What is required:
Output the items below as a JSON list of strings, one string per line. Leave out blank lines and the picture lines.

Spatial question entries:
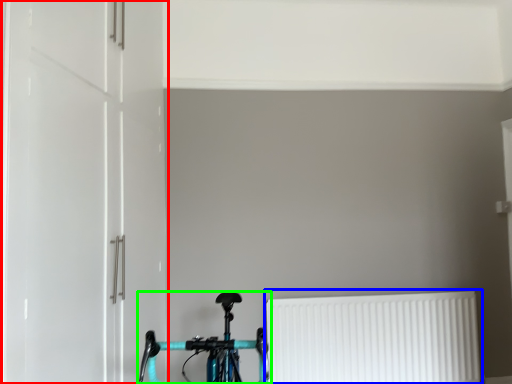
Question: Estimate the real-world distances between objects in this image. Which object is farther from door (highlighted by a red box), radiator (highlighted by a blue box) or bicycle (highlighted by a green box)?

Choices:
 (A) radiator
 (B) bicycle

Answer: (A)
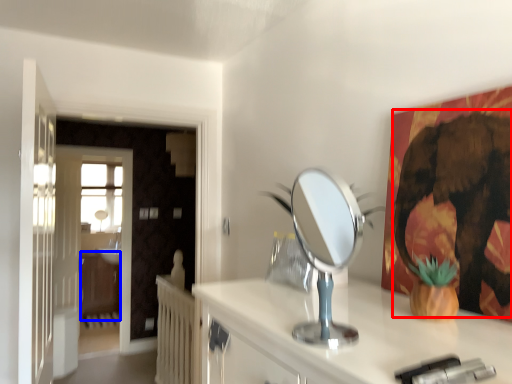
Question: Which of the following is the closest to the observer, elephant (highlighted by a red box) or dresser (highlighted by a blue box)?

Choices:
 (A) elephant
 (B) dresser

Answer: (A)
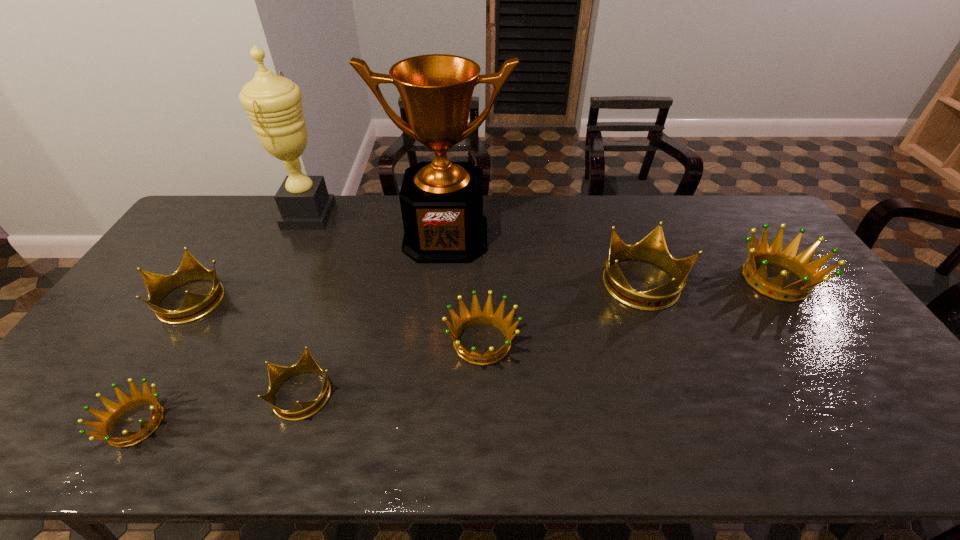
Locate which object ranks third in proximity to the sixth object from right to left. Please provide its 2D coordinates. Your answer should be formatted as a tuple, i.e. [(x, y)], where the tuple contains the x and y coordinates of a point satisfying the conditions above.

[(278, 375)]

The image size is (960, 540). Identify the location of crown that is the second closest to the second nearest golden crown. (653, 249).

Choose which crown is the second nearest neighbor to the shortest object. Please provide its 2D coordinates. Your answer should be formatted as a tuple, i.e. [(x, y)], where the tuple contains the x and y coordinates of a point satisfying the conditions above.

[(195, 306)]

Identify which gold crown is the third nearest to the shortest object. Please provide its 2D coordinates. Your answer should be formatted as a tuple, i.e. [(x, y)], where the tuple contains the x and y coordinates of a point satisfying the conditions above.

[(653, 249)]

Identify which gold crown is the nearest to the rightmost object. Please provide its 2D coordinates. Your answer should be formatted as a tuple, i.e. [(x, y)], where the tuple contains the x and y coordinates of a point satisfying the conditions above.

[(653, 249)]

Where is `golden crown that can be found as the third closest to the second object from right to left`? golden crown that can be found as the third closest to the second object from right to left is located at coordinates (126, 403).

Locate which golden crown ranks second in proximity to the second smallest golden crown. Please provide its 2D coordinates. Your answer should be formatted as a tuple, i.e. [(x, y)], where the tuple contains the x and y coordinates of a point satisfying the conditions above.

[(809, 273)]

Locate an element on the screen. The width and height of the screenshot is (960, 540). free space that satisfies the following two spatial constraints: 1. at the front of the biggest golden crown with handles; 2. on the right side of the left trophy cup is located at coordinates (279, 280).

Where is `free spot that satisfies the following two spatial constraints: 1. on the back side of the rightmost object; 2. on the right side of the second gold crown from left to right`? The image size is (960, 540). free spot that satisfies the following two spatial constraints: 1. on the back side of the rightmost object; 2. on the right side of the second gold crown from left to right is located at coordinates 341,280.

At what (x,y) coordinates should I click in order to perform the action: click on vacant area that satisfies the following two spatial constraints: 1. on the back side of the rightmost crown; 2. at the front of the sixth object from right to left with handles. Please return your answer as a coordinate pair (x, y). This screenshot has height=540, width=960. Looking at the image, I should click on (732, 215).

Solved exercise:
[
  "Question: Estimate the real-world distances between objects in this image. Which object is farther from door (highlighted by a red box), radiator (highlighted by a blue box) or bicycle (highlighted by a green box)?",
  "Choices:",
  " (A) radiator",
  " (B) bicycle",
  "Answer: (A)",
  "Question: Which of the following is the closest to the observer, elephant (highlighted by a red box) or dresser (highlighted by a blue box)?",
  "Choices:",
  " (A) elephant",
  " (B) dresser",
  "Answer: (A)",
  "Locate which object ranks third in proximity to the sixth object from right to left. Please provide its 2D coordinates. Your answer should be formatted as a tuple, i.e. [(x, y)], where the tuple contains the x and y coordinates of a point satisfying the conditions above.",
  "[(278, 375)]",
  "The image size is (960, 540). Identify the location of crown that is the second closest to the second nearest golden crown. (653, 249).",
  "Choose which crown is the second nearest neighbor to the shortest object. Please provide its 2D coordinates. Your answer should be formatted as a tuple, i.e. [(x, y)], where the tuple contains the x and y coordinates of a point satisfying the conditions above.",
  "[(195, 306)]",
  "Identify which gold crown is the third nearest to the shortest object. Please provide its 2D coordinates. Your answer should be formatted as a tuple, i.e. [(x, y)], where the tuple contains the x and y coordinates of a point satisfying the conditions above.",
  "[(653, 249)]",
  "Identify which gold crown is the nearest to the rightmost object. Please provide its 2D coordinates. Your answer should be formatted as a tuple, i.e. [(x, y)], where the tuple contains the x and y coordinates of a point satisfying the conditions above.",
  "[(653, 249)]",
  "Where is `golden crown that can be found as the third closest to the second object from right to left`? golden crown that can be found as the third closest to the second object from right to left is located at coordinates (126, 403).",
  "Locate which golden crown ranks second in proximity to the second smallest golden crown. Please provide its 2D coordinates. Your answer should be formatted as a tuple, i.e. [(x, y)], where the tuple contains the x and y coordinates of a point satisfying the conditions above.",
  "[(809, 273)]",
  "Locate an element on the screen. The width and height of the screenshot is (960, 540). free space that satisfies the following two spatial constraints: 1. at the front of the biggest golden crown with handles; 2. on the right side of the left trophy cup is located at coordinates (279, 280).",
  "Where is `free spot that satisfies the following two spatial constraints: 1. on the back side of the rightmost object; 2. on the right side of the second gold crown from left to right`? The image size is (960, 540). free spot that satisfies the following two spatial constraints: 1. on the back side of the rightmost object; 2. on the right side of the second gold crown from left to right is located at coordinates 341,280.",
  "At what (x,y) coordinates should I click in order to perform the action: click on vacant area that satisfies the following two spatial constraints: 1. on the back side of the rightmost crown; 2. at the front of the sixth object from right to left with handles. Please return your answer as a coordinate pair (x, y). This screenshot has height=540, width=960. Looking at the image, I should click on (732, 215)."
]